**Coordinate-based object records**
*** Block opens ***

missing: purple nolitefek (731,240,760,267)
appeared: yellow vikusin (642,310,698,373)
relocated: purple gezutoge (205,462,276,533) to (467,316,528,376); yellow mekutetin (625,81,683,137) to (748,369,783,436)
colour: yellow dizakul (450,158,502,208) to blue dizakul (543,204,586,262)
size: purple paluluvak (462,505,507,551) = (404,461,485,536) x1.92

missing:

*** Block closes ***

**What is being asked**
Restate word for word the lines above, beginning with the one that contains "colour: yellow dizakul" and ending with the last line.

**Result**
colour: yellow dizakul (450,158,502,208) to blue dizakul (543,204,586,262)
size: purple paluluvak (462,505,507,551) = (404,461,485,536) x1.92

missing:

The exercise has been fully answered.